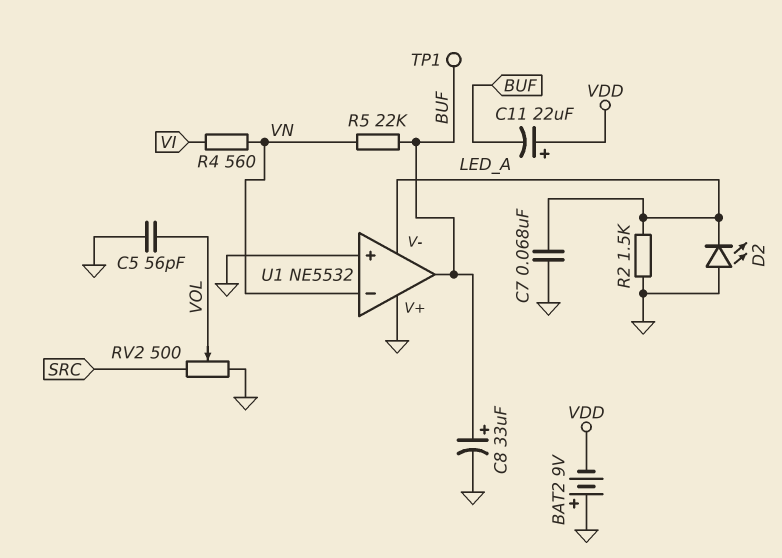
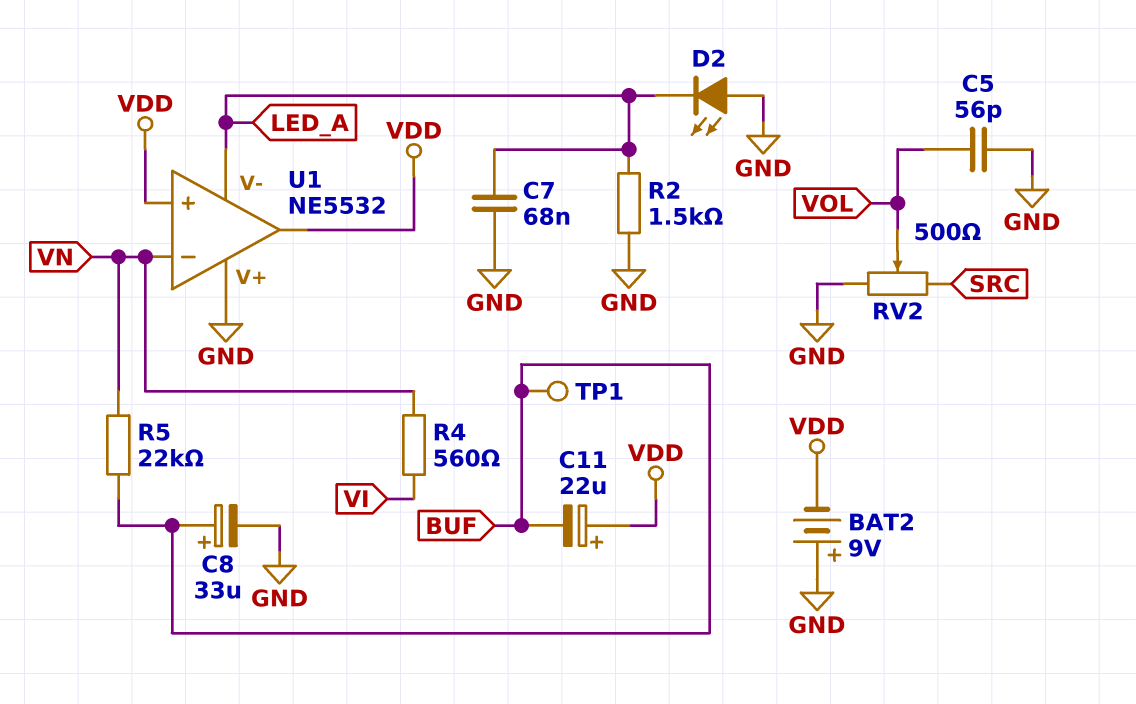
U1 pin in+: GND -> VDD
U1 pin out: BUF -> VDD

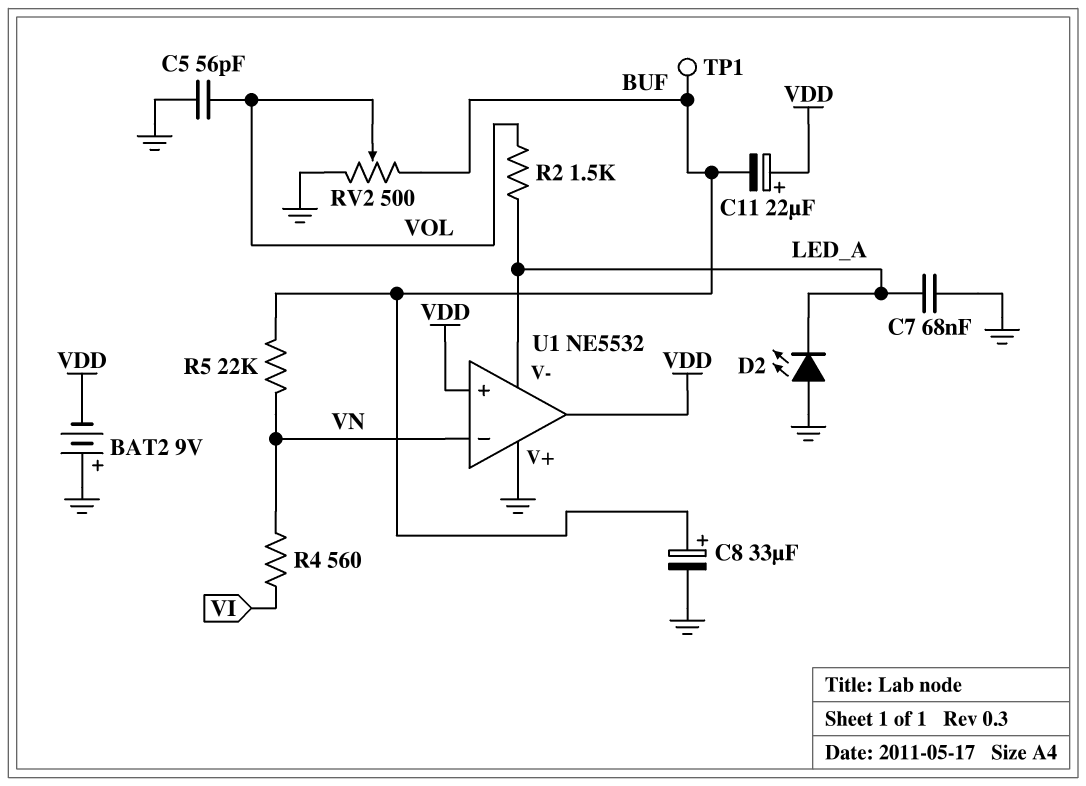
R2: 1.5k (GND, LED_A) -> 1.5k (LED_A, VOL)
RV2: 500 (GND, SRC, wiper VOL) -> 500 (BUF, GND, wiper VOL)

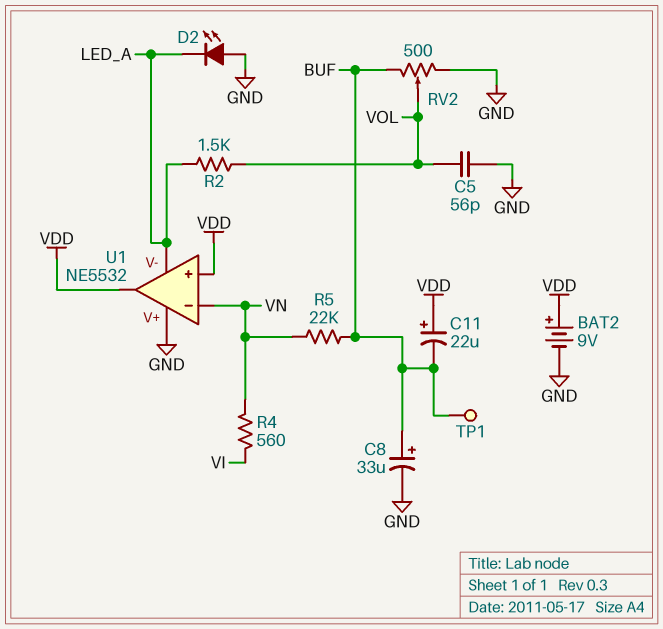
BAT2: 9V (plus GND, minus VDD) -> 9V (plus VDD, minus GND)
C7: 68nF (GND, LED_A) -> none

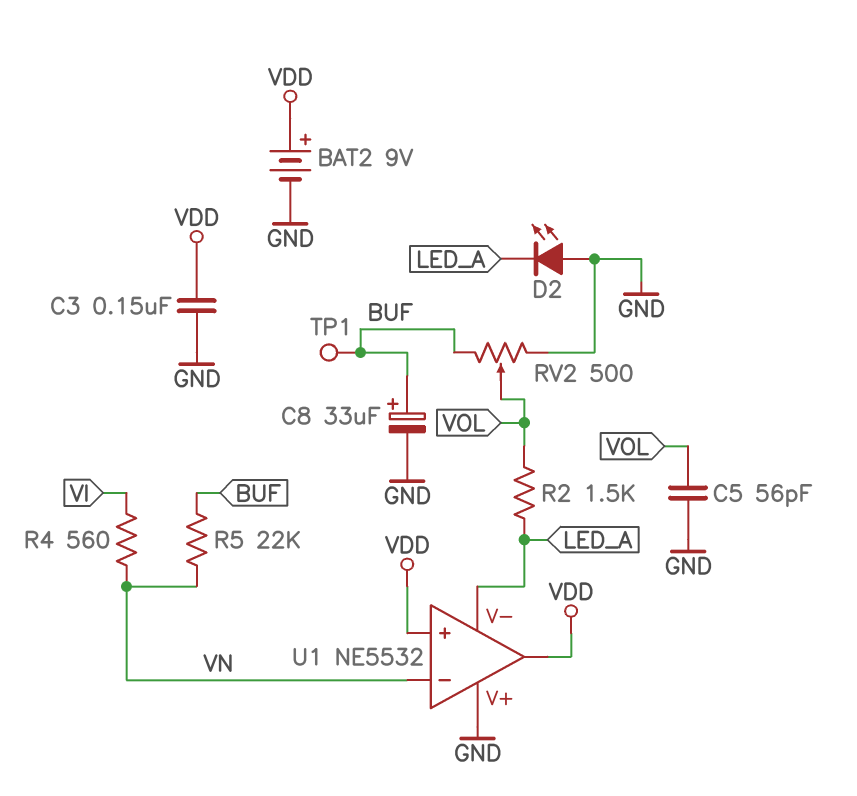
C3: none -> 150nF (GND, VDD)
C11: 22uF (plus VDD, minus BUF) -> none

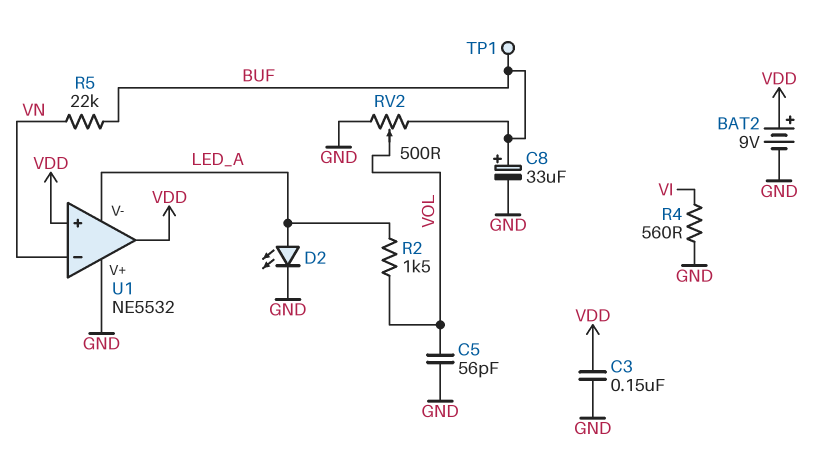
D2: LED (A GND, K LED_A) -> LED (A LED_A, K GND)
R4: 560 (VI, VN) -> 560 (GND, VI)

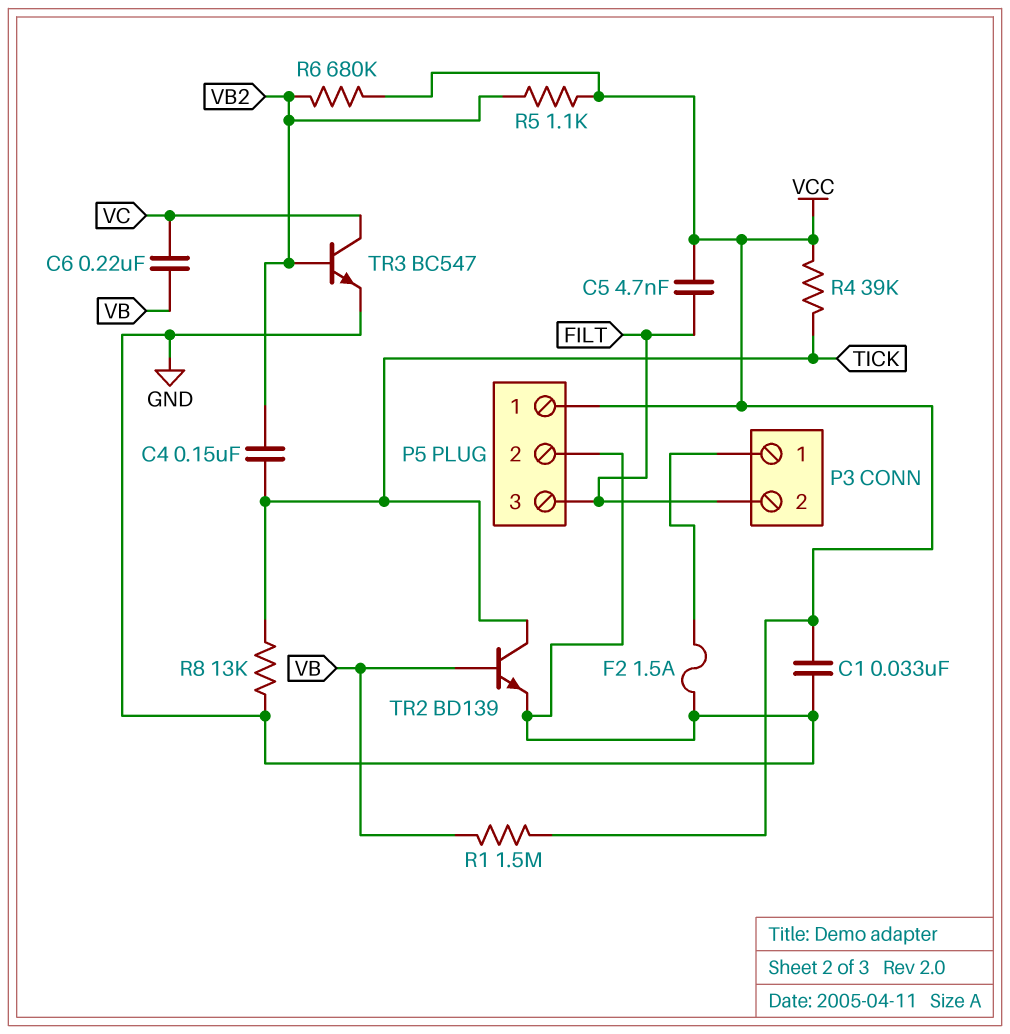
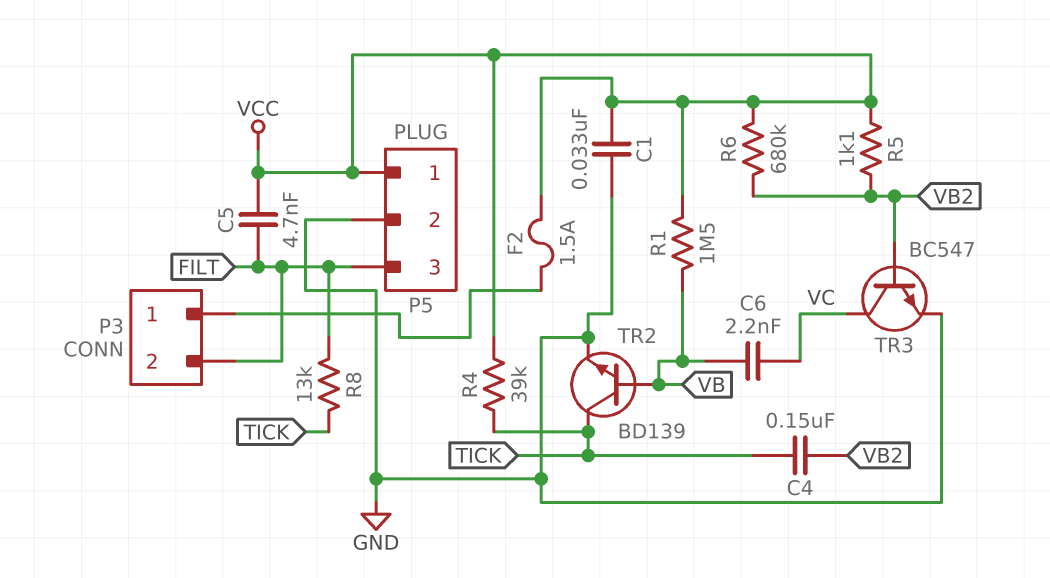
C6: 220nF (VB, VC) -> 2.2nF (VB, VC)
F2: 1.5A (GND, P3/1) -> 1.5A (P3/1, VCC)
R8: 13k (GND, TICK) -> 13k (FILT, TICK)

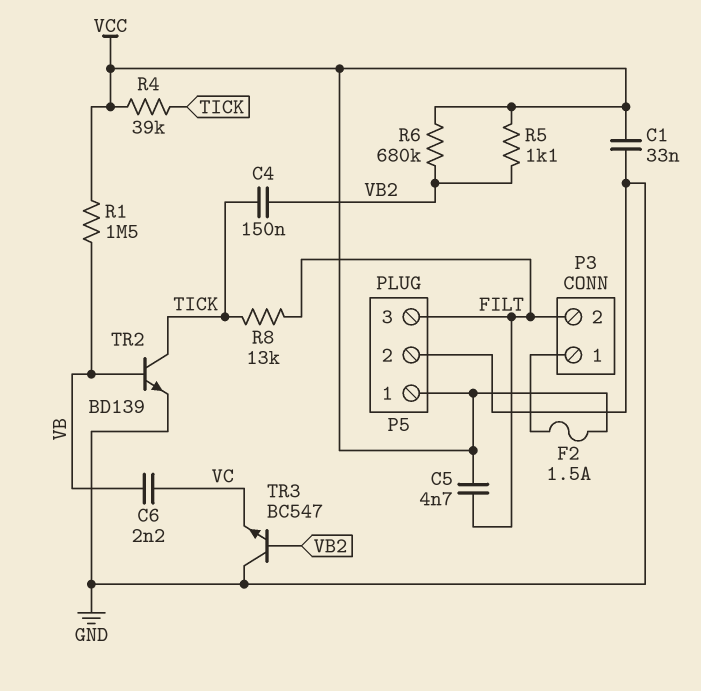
TR3: NPN BC547 (B VB2, C VC, E GND) -> NPN BC547 (B VB2, C GND, E VC)

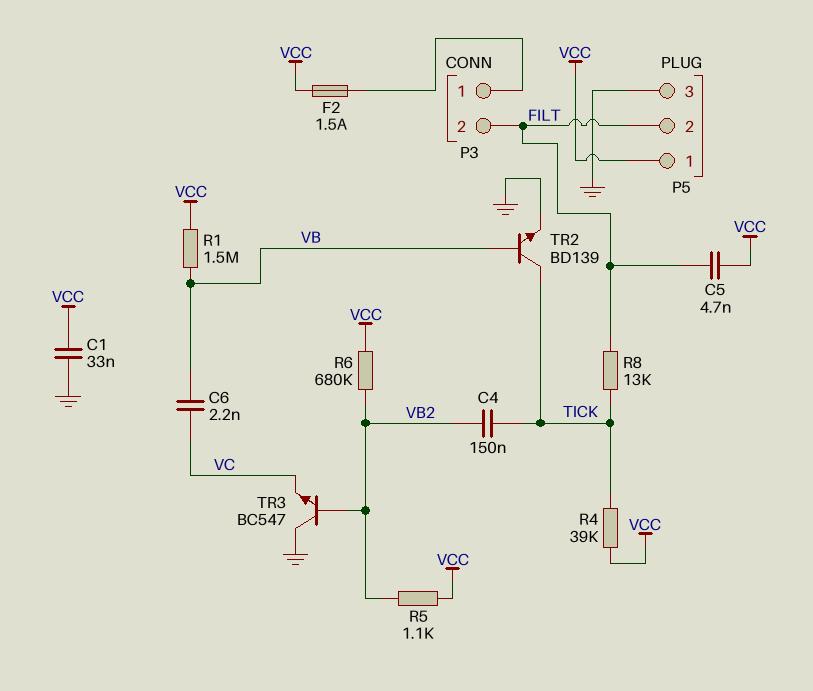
P5 pin 2: GND -> FILT
P5 pin 3: FILT -> GND

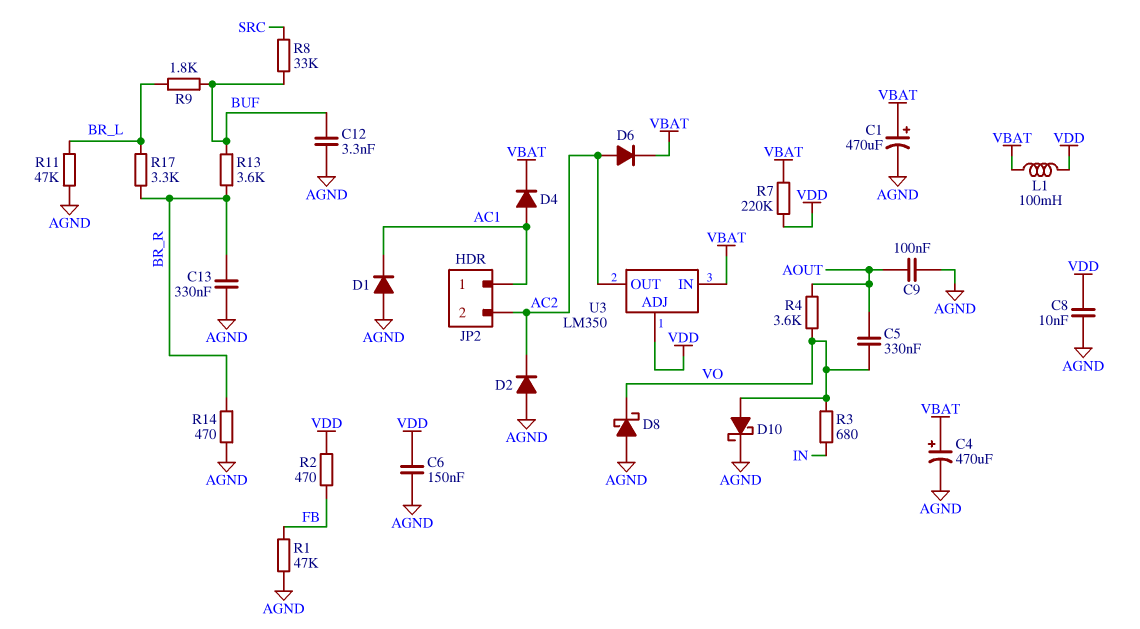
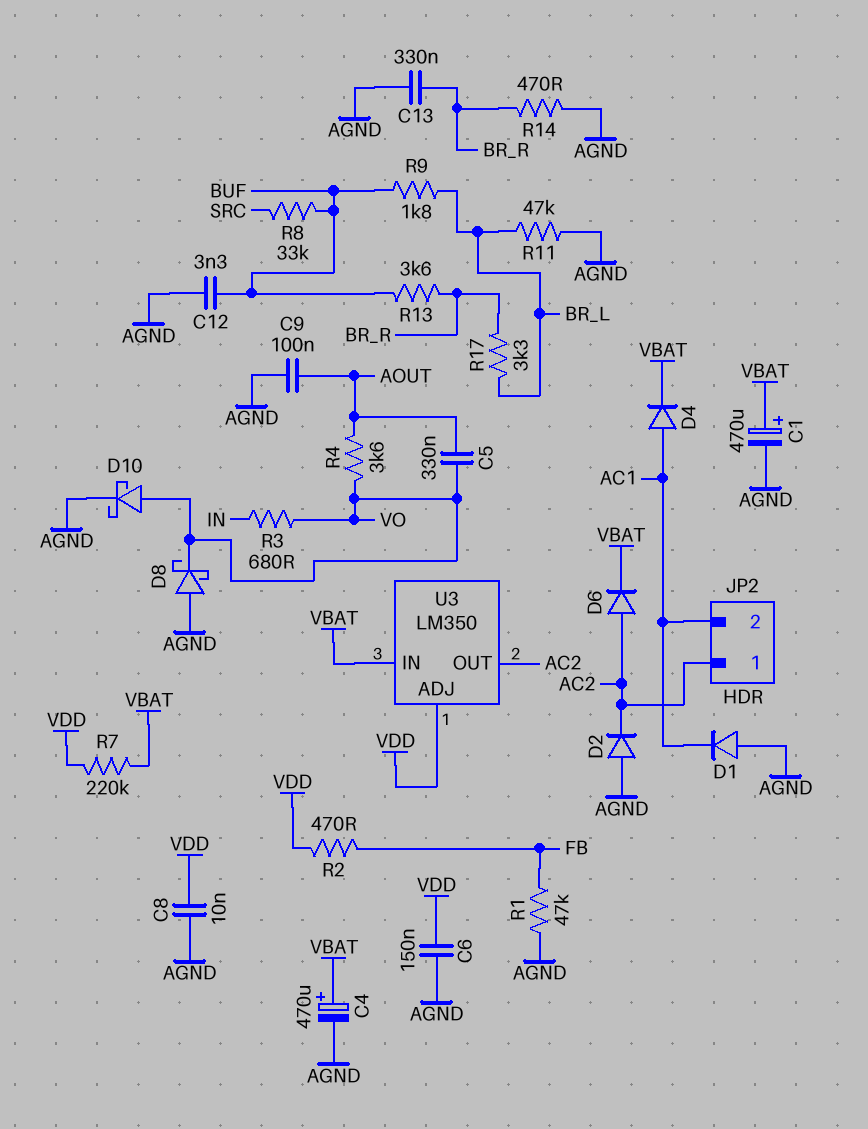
JP2 pin 1: AC1 -> AC2
JP2 pin 2: AC2 -> AC1
L1: 100mH (VBAT, VDD) -> none

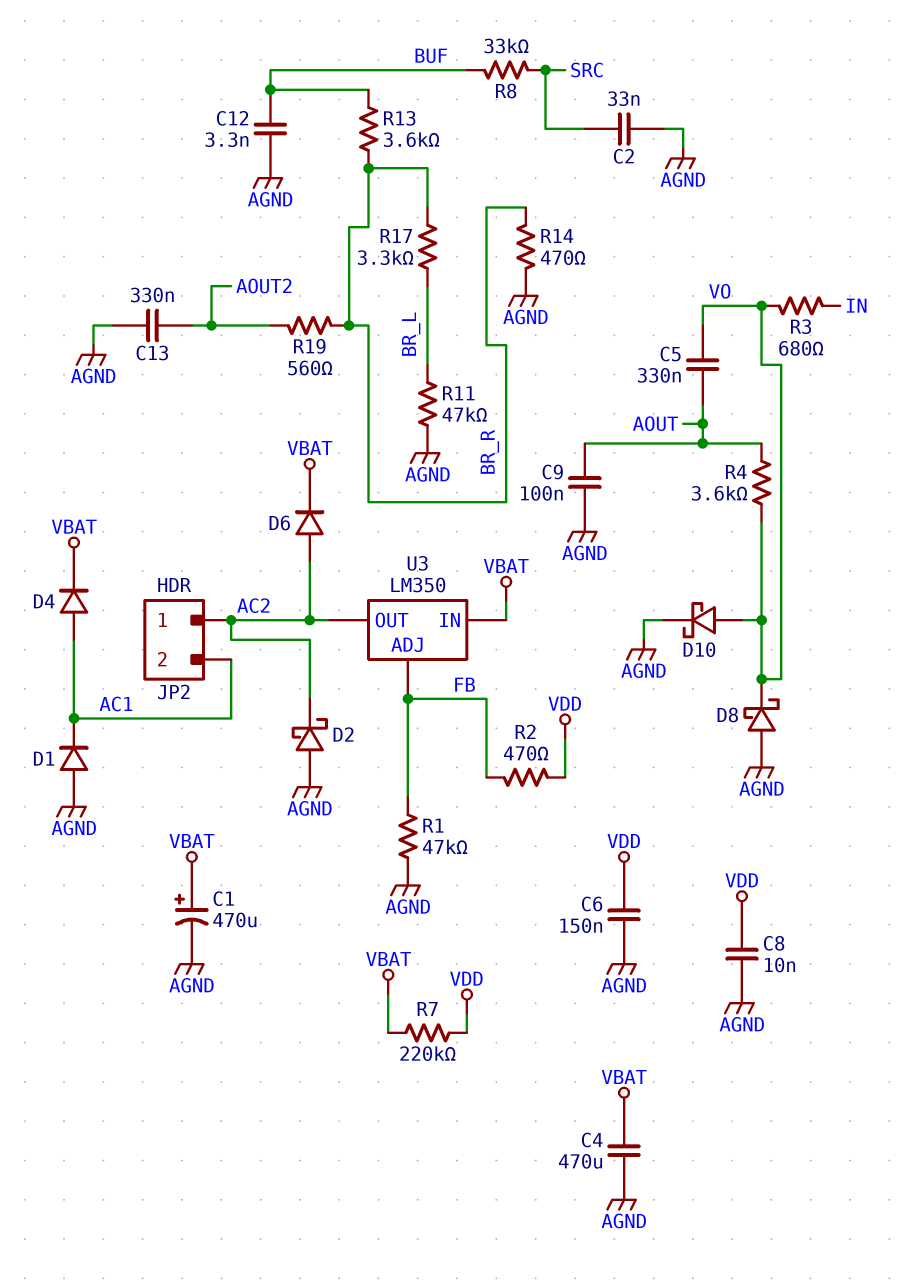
C2: none -> 33nF (AGND, SRC)
C4: 470uF (plus VBAT, minus AGND) -> 470uF (AGND, VBAT)
C13: 330nF (AGND, BR_R) -> 330nF (AGND, AOUT2)
D2: diode (A AGND, K AC2) -> schottky (A AGND, K AC2)
R9: 1.8k (BR_L, BUF) -> none
R19: none -> 560 (AOUT2, BR_R)
U3 pin ADJ: VDD -> FB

Task statement: Nothing but an exact copy of the data above, minus its pictures, should appear in the response.

Written solution:
U1 pin in+: GND -> VDD
U1 pin out: BUF -> VDD

R2: 1.5k (GND, LED_A) -> 1.5k (LED_A, VOL)
RV2: 500 (GND, SRC, wiper VOL) -> 500 (BUF, GND, wiper VOL)

BAT2: 9V (plus GND, minus VDD) -> 9V (plus VDD, minus GND)
C7: 68nF (GND, LED_A) -> none

C3: none -> 150nF (GND, VDD)
C11: 22uF (plus VDD, minus BUF) -> none

D2: LED (A GND, K LED_A) -> LED (A LED_A, K GND)
R4: 560 (VI, VN) -> 560 (GND, VI)

C6: 220nF (VB, VC) -> 2.2nF (VB, VC)
F2: 1.5A (GND, P3/1) -> 1.5A (P3/1, VCC)
R8: 13k (GND, TICK) -> 13k (FILT, TICK)

TR3: NPN BC547 (B VB2, C VC, E GND) -> NPN BC547 (B VB2, C GND, E VC)

P5 pin 2: GND -> FILT
P5 pin 3: FILT -> GND

JP2 pin 1: AC1 -> AC2
JP2 pin 2: AC2 -> AC1
L1: 100mH (VBAT, VDD) -> none

C2: none -> 33nF (AGND, SRC)
C4: 470uF (plus VBAT, minus AGND) -> 470uF (AGND, VBAT)
C13: 330nF (AGND, BR_R) -> 330nF (AGND, AOUT2)
D2: diode (A AGND, K AC2) -> schottky (A AGND, K AC2)
R9: 1.8k (BR_L, BUF) -> none
R19: none -> 560 (AOUT2, BR_R)
U3 pin ADJ: VDD -> FB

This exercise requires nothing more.